### WHAT YOU SHOULD DO:
Begin at the line that has "gray trapezoid: (284, 378)", stop after the line that has "pink line: (118, 159)", and print exactly those lines from the records below, without any pictures.

═════ DATA ═════

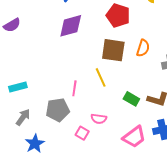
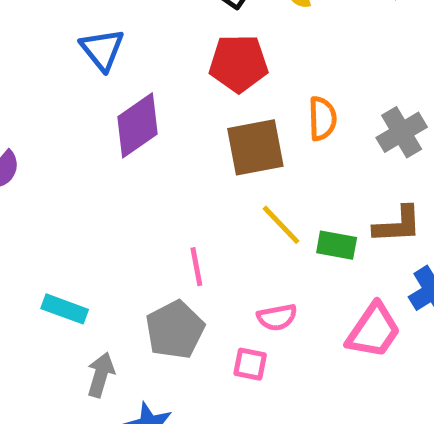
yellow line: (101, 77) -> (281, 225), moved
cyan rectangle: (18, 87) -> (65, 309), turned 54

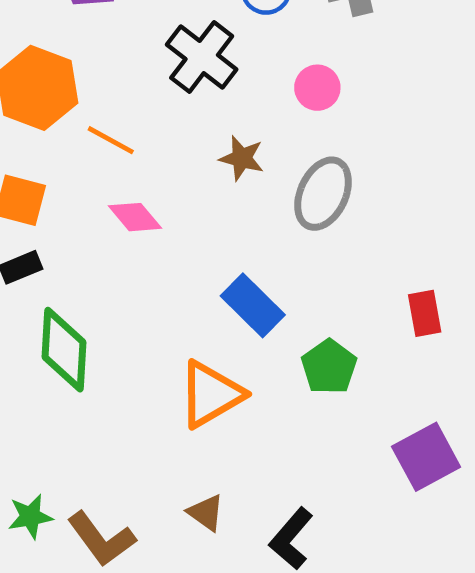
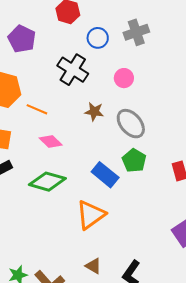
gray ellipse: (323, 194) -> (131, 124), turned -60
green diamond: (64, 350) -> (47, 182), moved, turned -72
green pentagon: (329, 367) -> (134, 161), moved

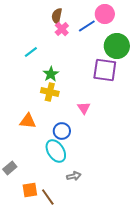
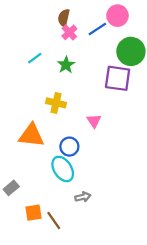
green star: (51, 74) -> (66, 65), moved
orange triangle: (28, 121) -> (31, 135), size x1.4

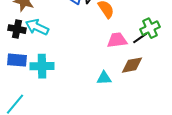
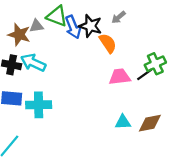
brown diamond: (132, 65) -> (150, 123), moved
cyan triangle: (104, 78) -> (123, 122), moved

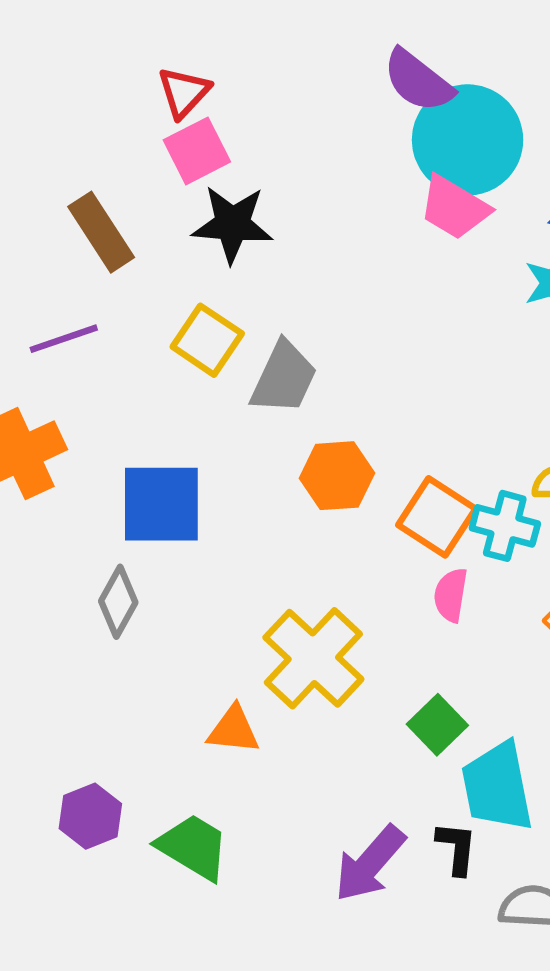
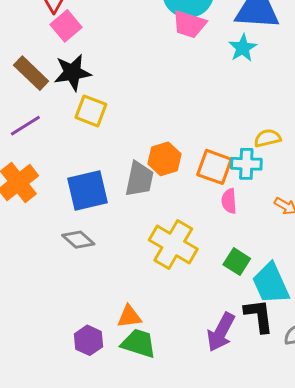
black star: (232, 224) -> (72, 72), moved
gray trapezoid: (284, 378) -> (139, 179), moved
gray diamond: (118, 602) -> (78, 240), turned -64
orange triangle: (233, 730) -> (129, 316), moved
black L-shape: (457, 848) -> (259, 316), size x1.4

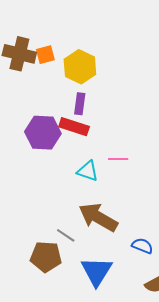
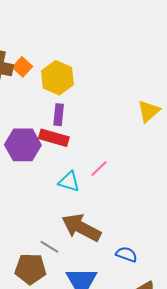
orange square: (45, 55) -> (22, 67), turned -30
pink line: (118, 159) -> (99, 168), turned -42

═════
═════ DATA ═════

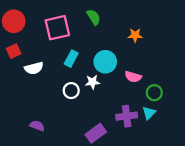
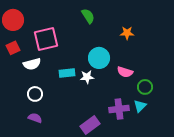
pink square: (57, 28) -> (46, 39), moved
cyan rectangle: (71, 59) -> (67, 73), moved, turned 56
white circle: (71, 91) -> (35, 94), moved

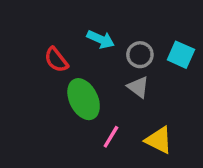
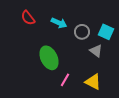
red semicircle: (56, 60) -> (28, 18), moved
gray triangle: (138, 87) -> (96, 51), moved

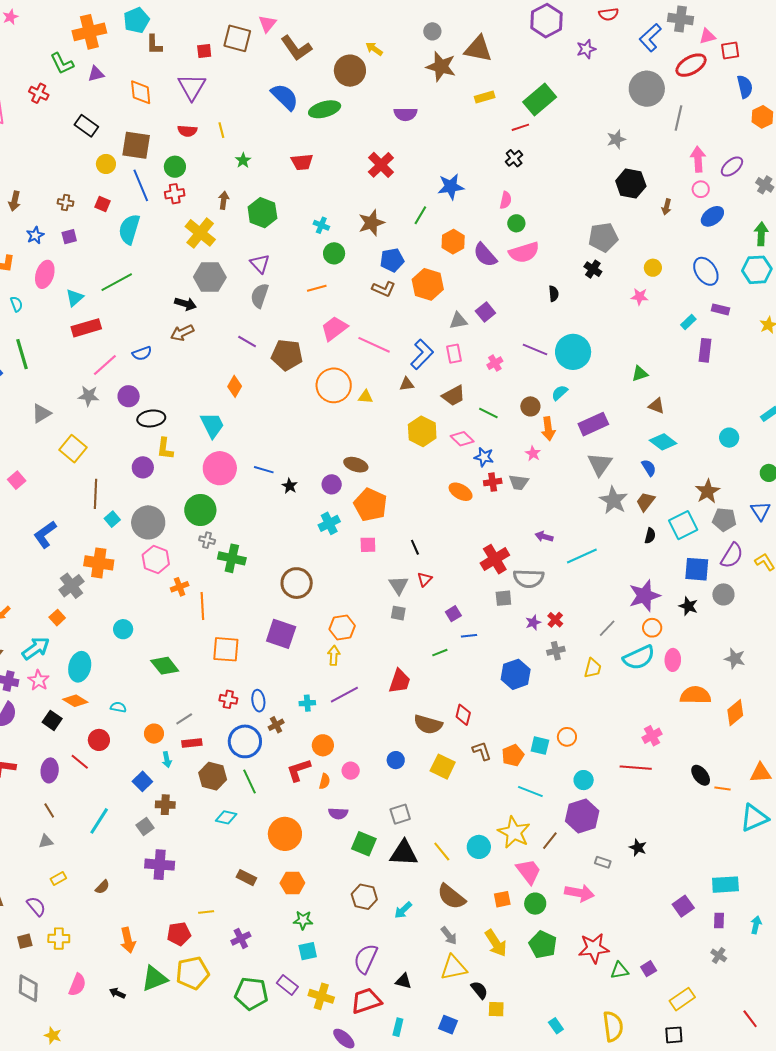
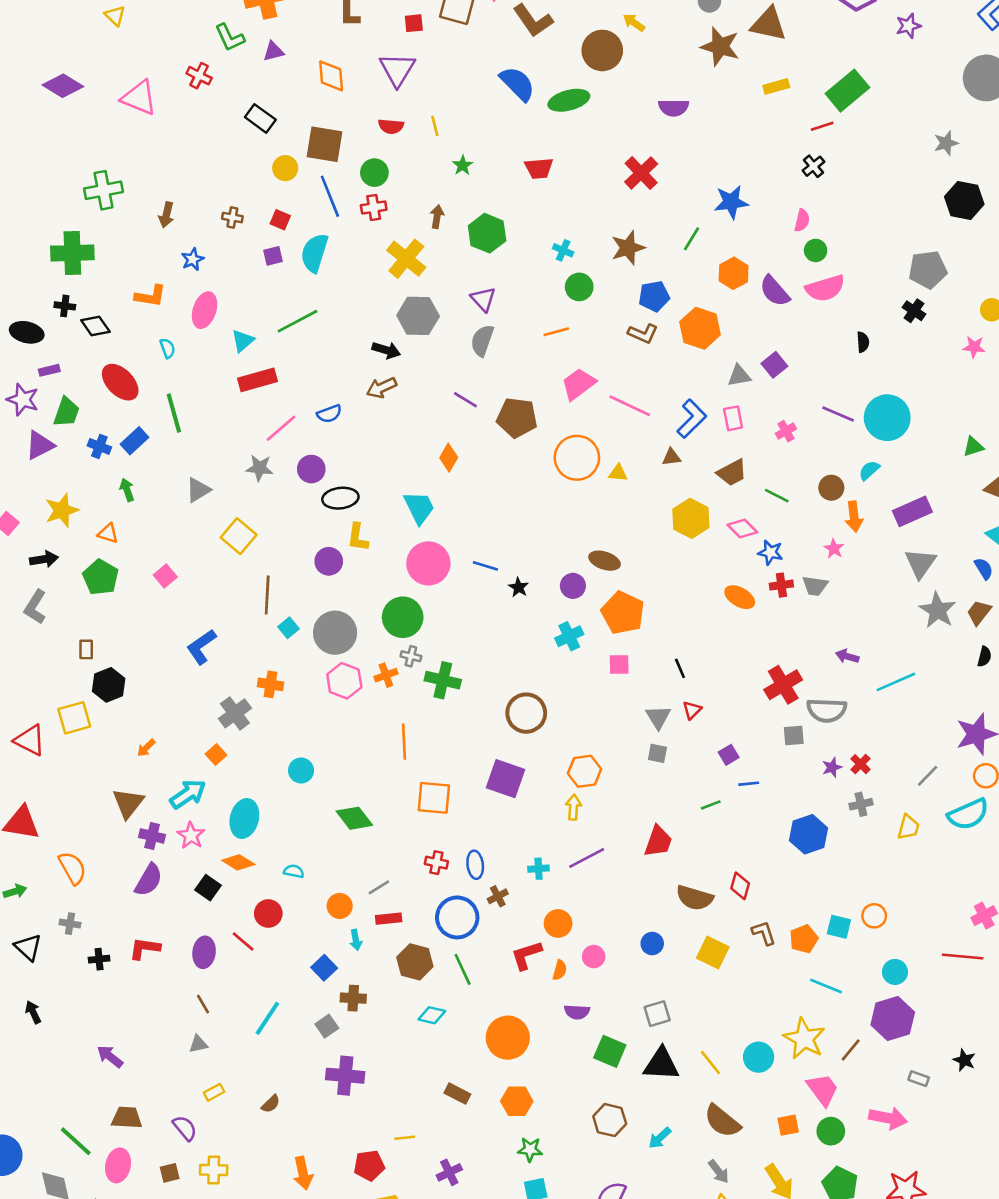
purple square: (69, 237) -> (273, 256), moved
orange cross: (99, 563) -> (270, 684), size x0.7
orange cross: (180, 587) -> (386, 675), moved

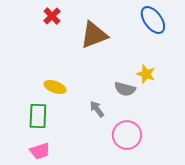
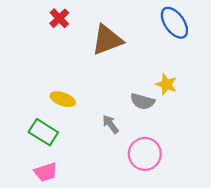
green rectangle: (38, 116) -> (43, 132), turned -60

═════

### RESULT OF THIS EXERCISE:
gray trapezoid: (284, 378) -> (139, 179), moved
gray diamond: (118, 602) -> (78, 240), turned -64
orange triangle: (233, 730) -> (129, 316), moved
black L-shape: (457, 848) -> (259, 316), size x1.4

orange square: (45, 55) -> (22, 67), turned -30
pink line: (118, 159) -> (99, 168), turned -42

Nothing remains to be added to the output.